• _Change detection data_
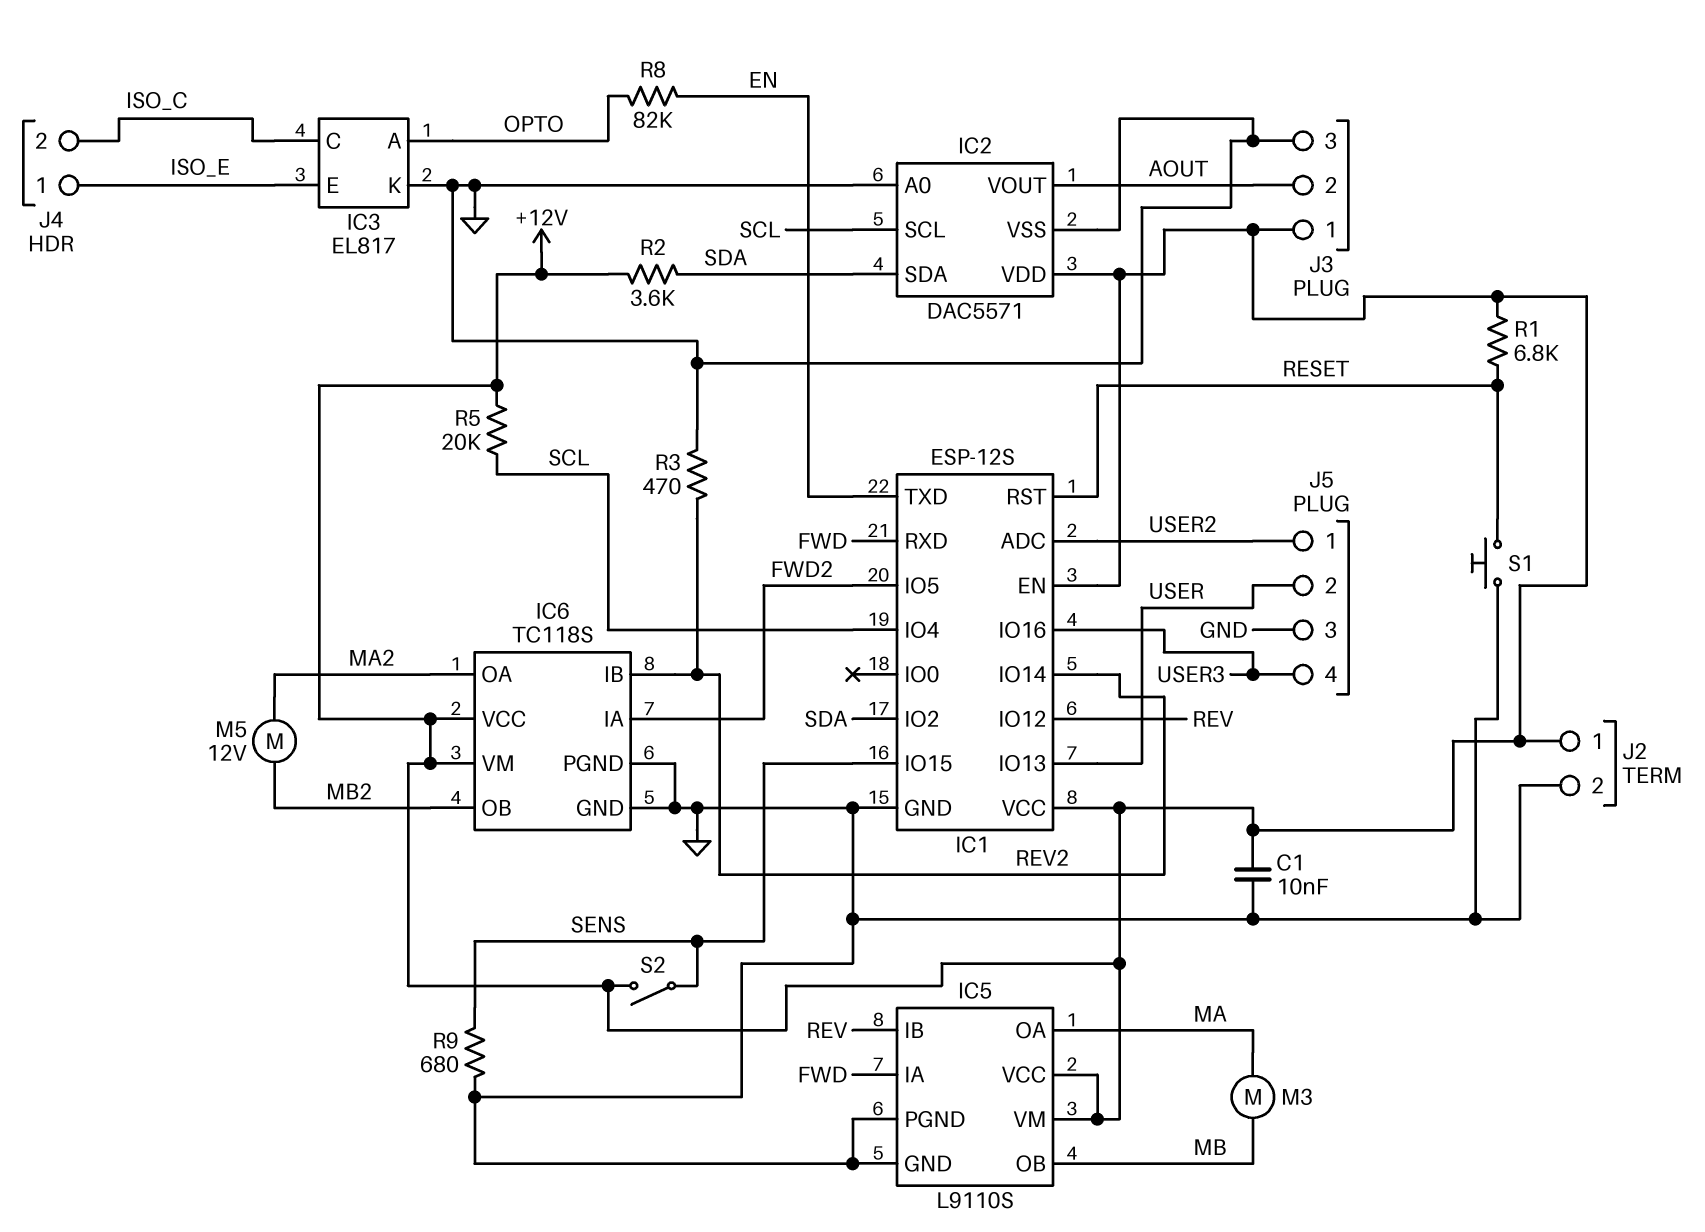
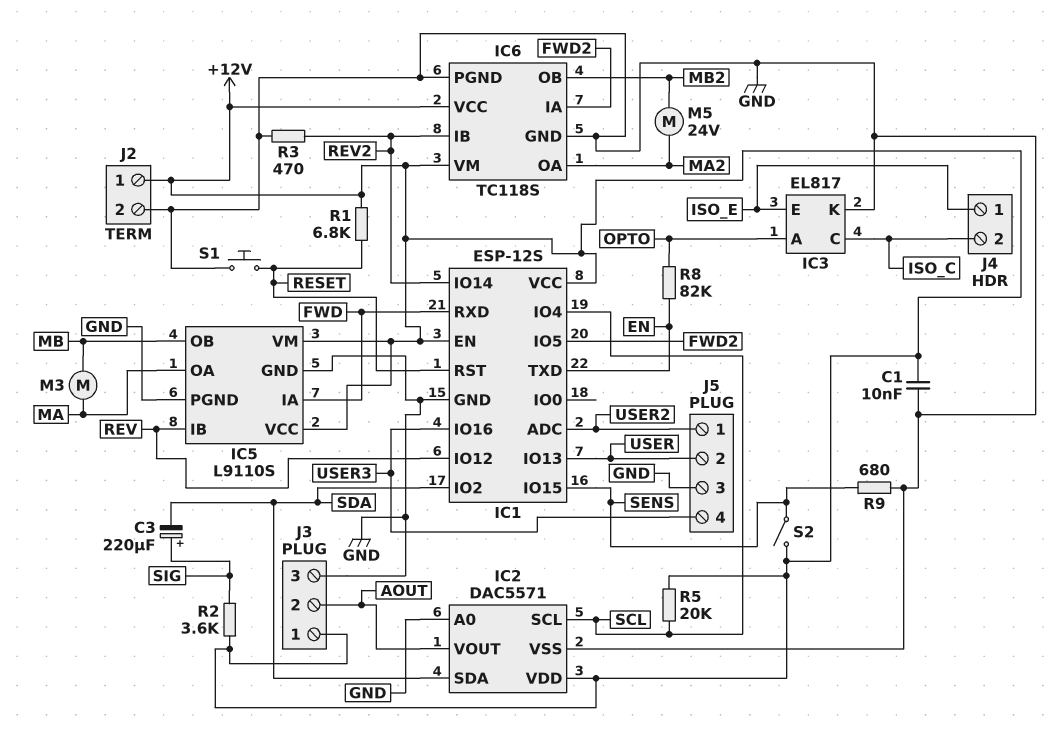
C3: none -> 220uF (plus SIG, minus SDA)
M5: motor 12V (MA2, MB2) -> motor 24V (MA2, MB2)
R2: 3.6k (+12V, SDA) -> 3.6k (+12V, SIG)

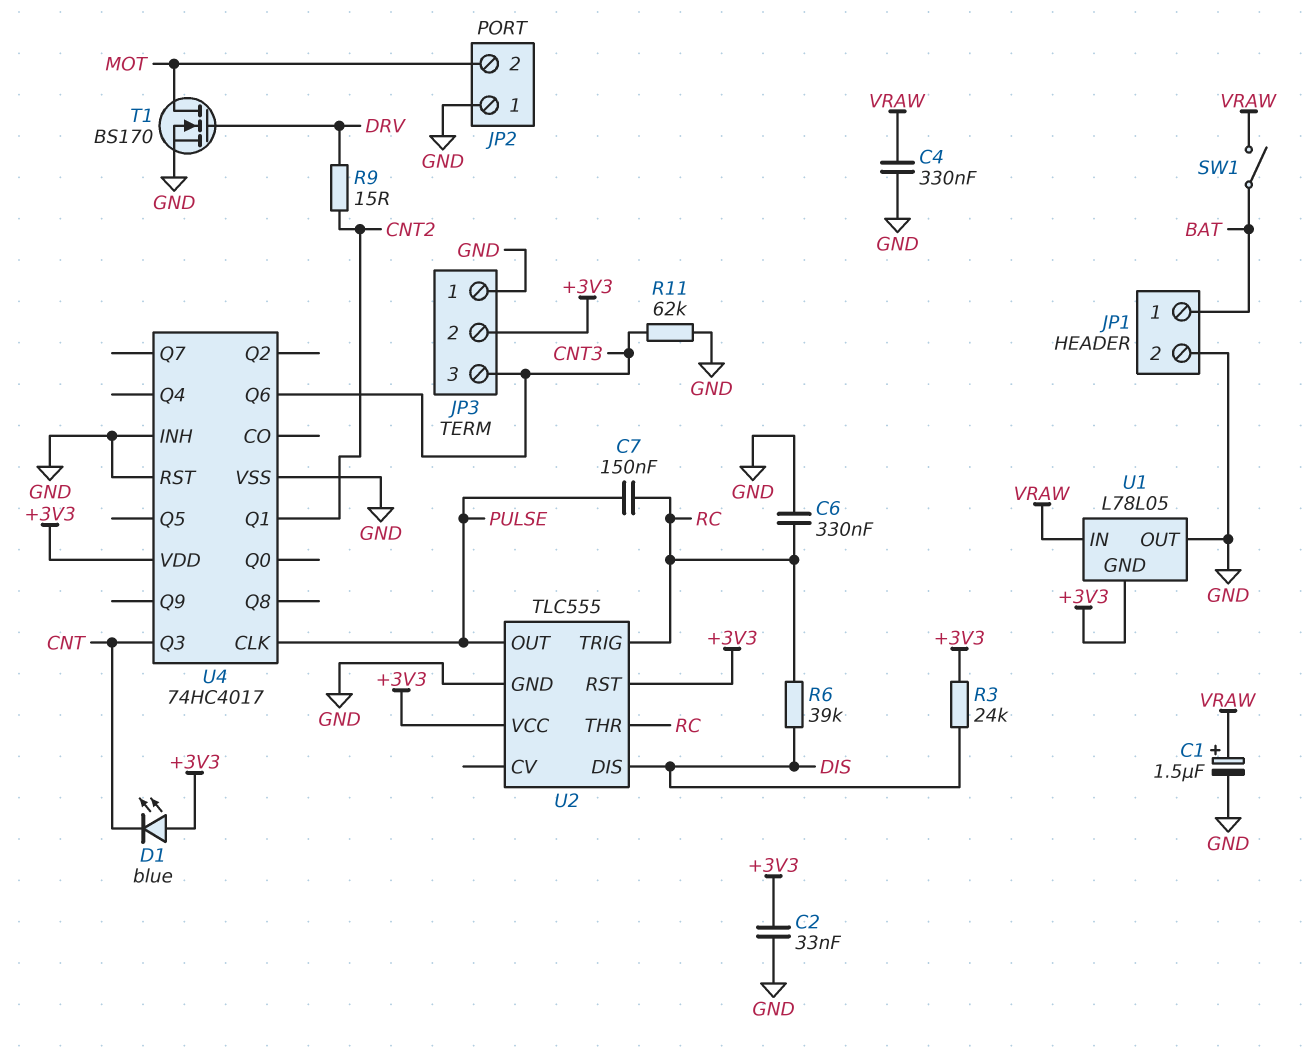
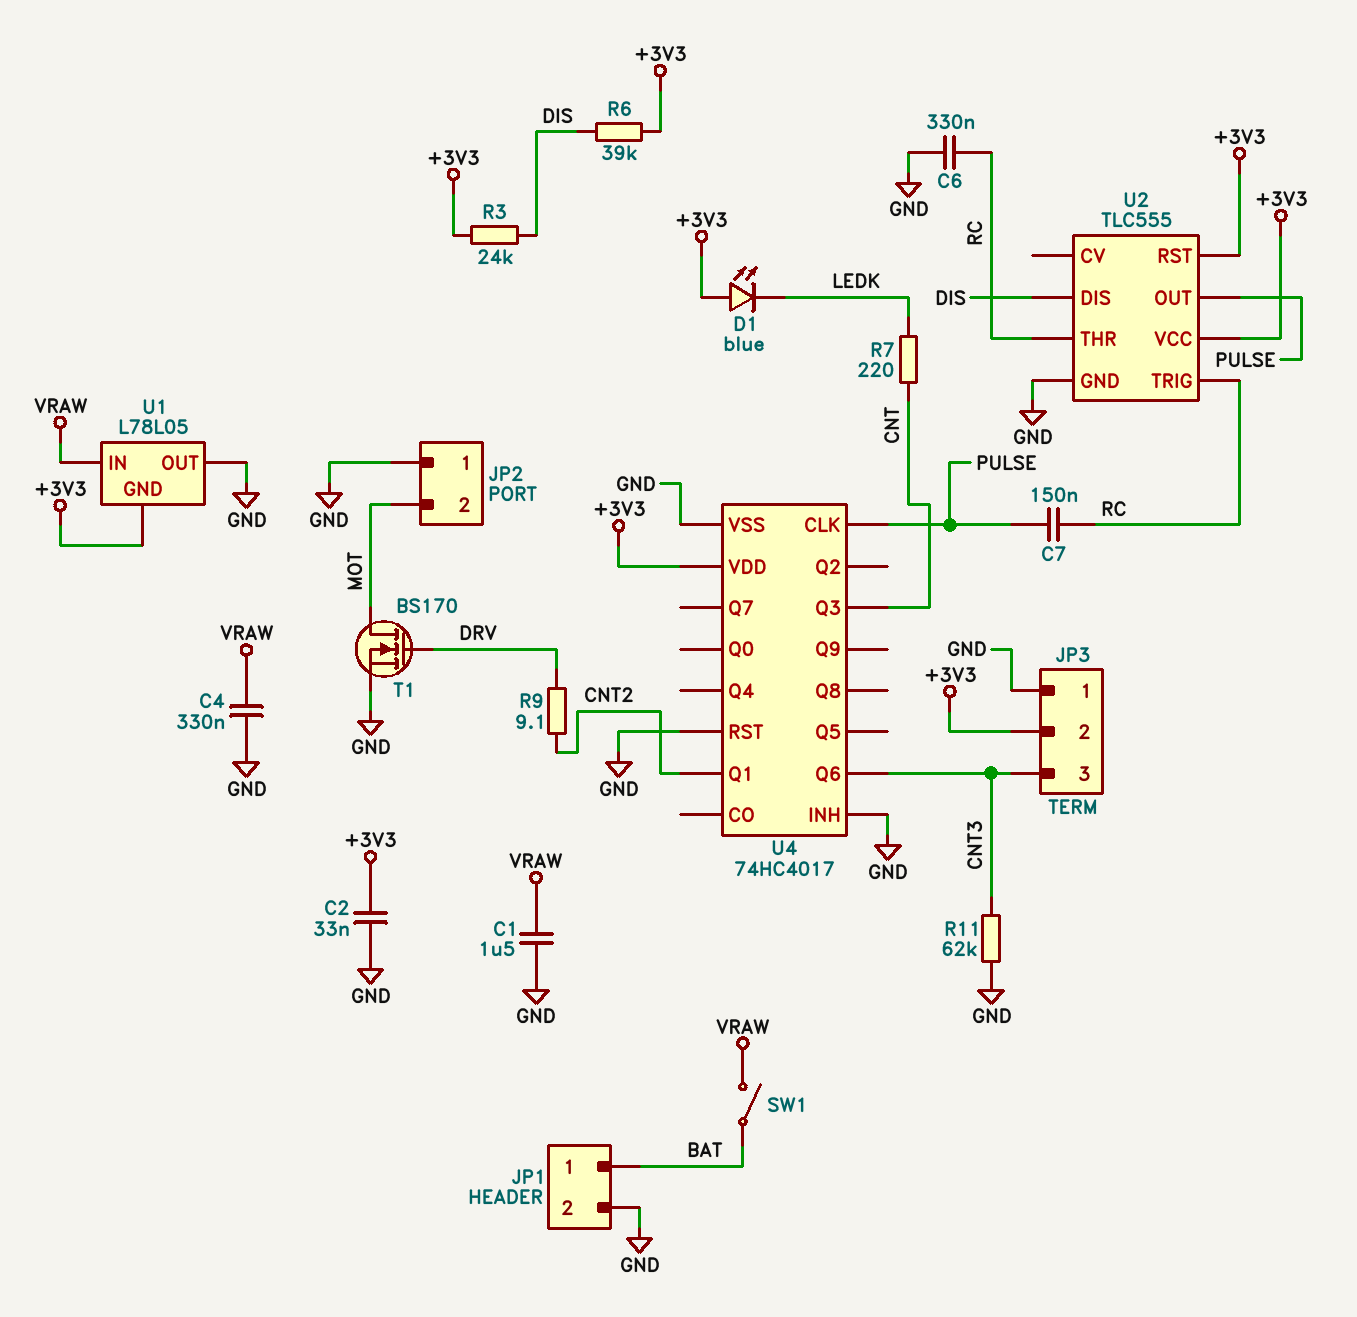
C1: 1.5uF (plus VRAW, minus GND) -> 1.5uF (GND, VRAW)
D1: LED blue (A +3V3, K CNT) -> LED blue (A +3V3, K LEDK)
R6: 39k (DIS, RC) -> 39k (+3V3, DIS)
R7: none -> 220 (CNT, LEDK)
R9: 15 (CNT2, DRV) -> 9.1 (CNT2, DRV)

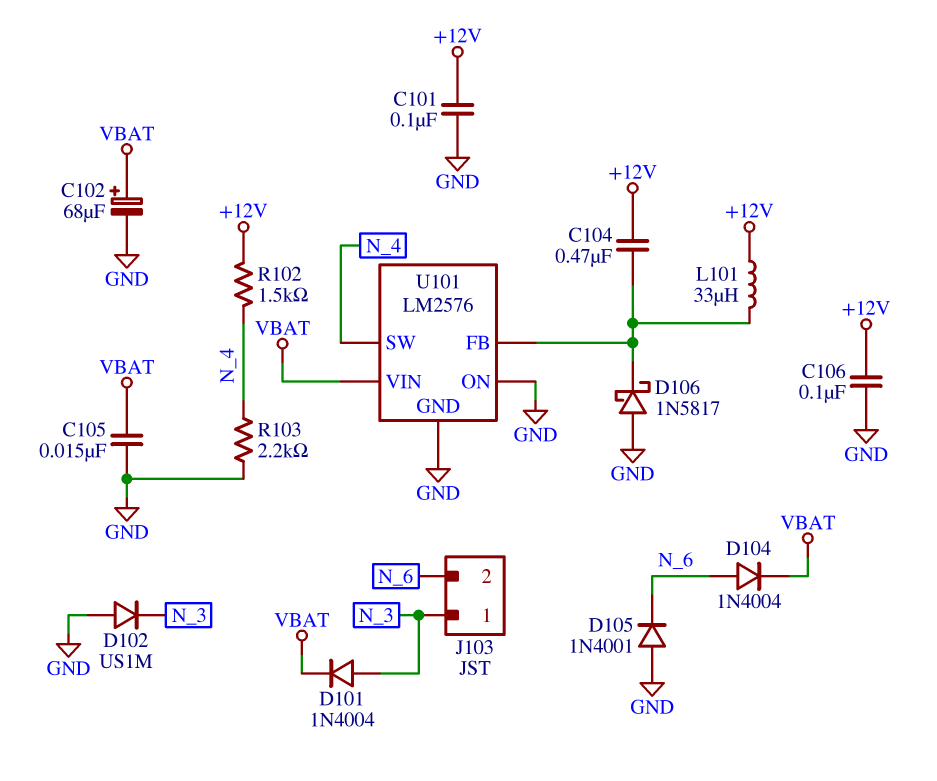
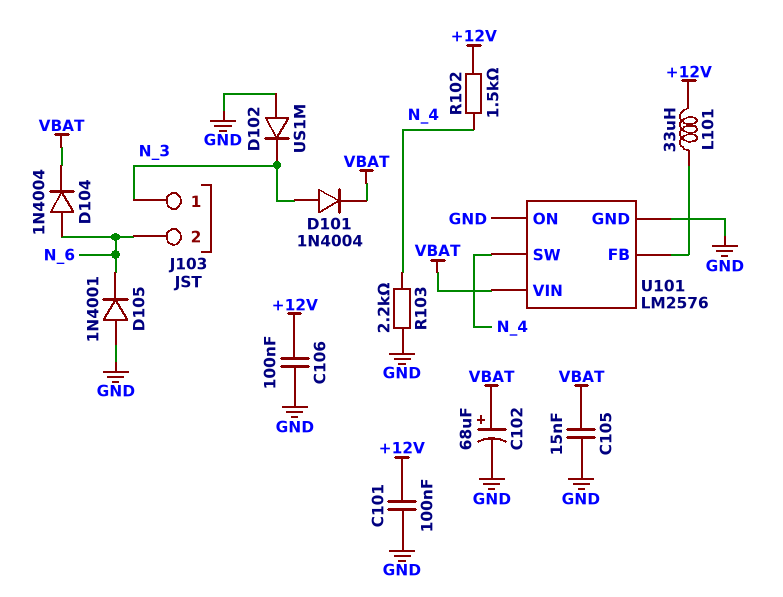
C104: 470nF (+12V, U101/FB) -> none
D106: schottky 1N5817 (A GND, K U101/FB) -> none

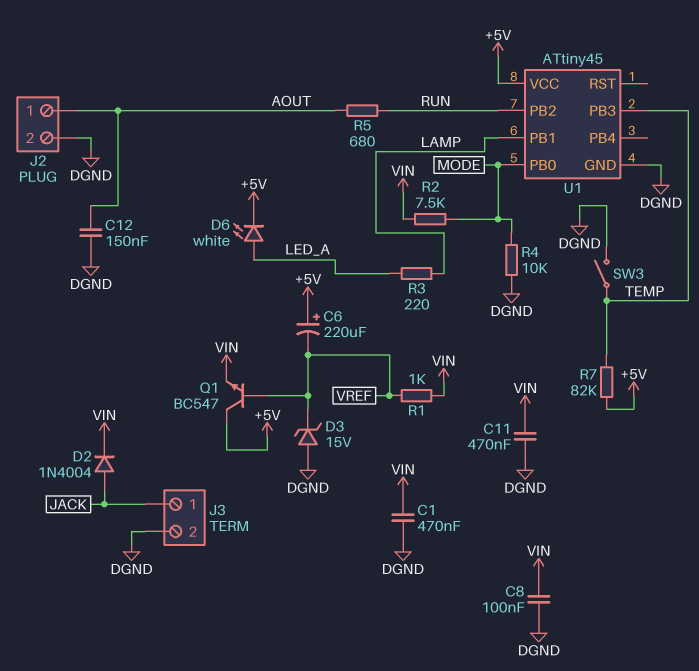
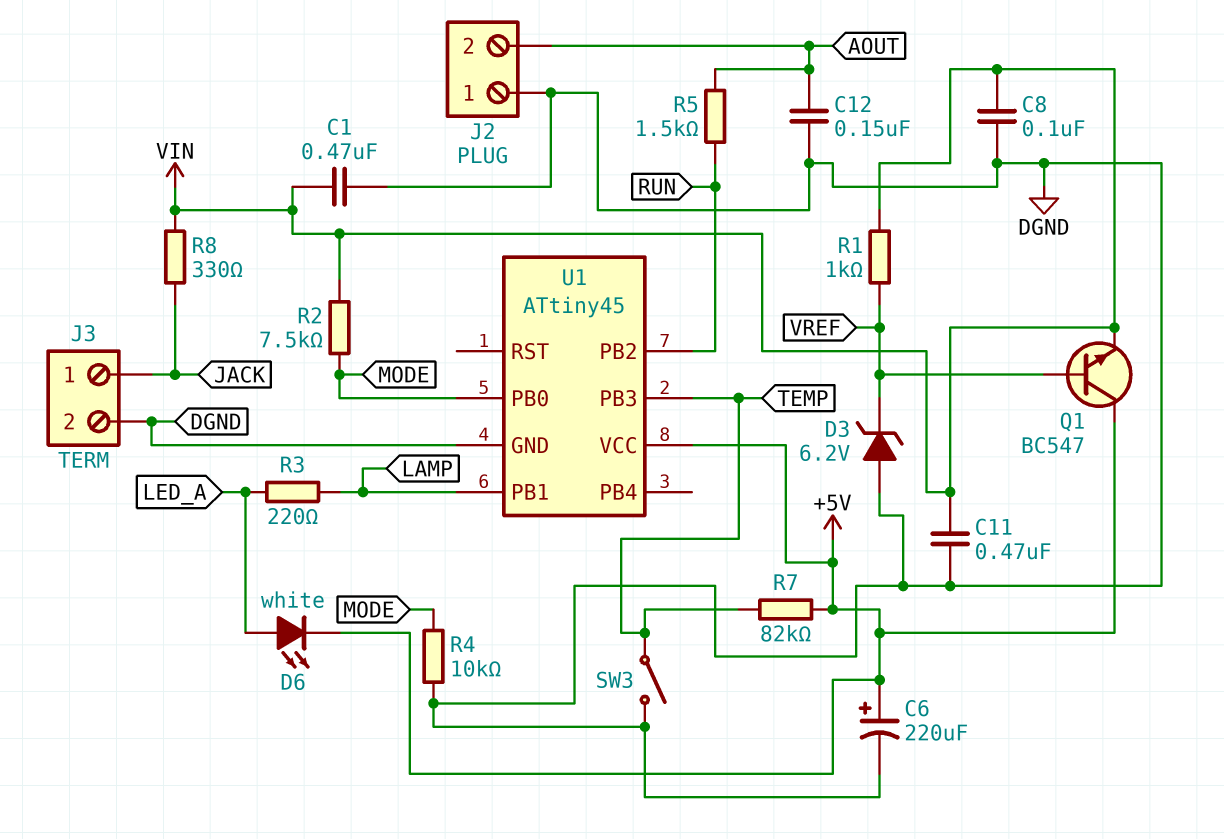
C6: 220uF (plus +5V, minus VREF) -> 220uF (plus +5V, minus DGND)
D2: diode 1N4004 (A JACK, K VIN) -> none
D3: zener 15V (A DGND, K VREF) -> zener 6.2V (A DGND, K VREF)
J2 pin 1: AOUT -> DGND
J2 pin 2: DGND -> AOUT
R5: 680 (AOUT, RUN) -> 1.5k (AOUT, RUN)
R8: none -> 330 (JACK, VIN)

• _REQUIRED WORK_
Write out, word for word, the stretch of entries that begins at the line with "C1: 1.5uF (plus" and ends at the line with "C104: 470nF (+12V, U101/FB) -> none". Pictures do not belong in it.

• _TASK SOLUTION_
C1: 1.5uF (plus VRAW, minus GND) -> 1.5uF (GND, VRAW)
D1: LED blue (A +3V3, K CNT) -> LED blue (A +3V3, K LEDK)
R6: 39k (DIS, RC) -> 39k (+3V3, DIS)
R7: none -> 220 (CNT, LEDK)
R9: 15 (CNT2, DRV) -> 9.1 (CNT2, DRV)

C104: 470nF (+12V, U101/FB) -> none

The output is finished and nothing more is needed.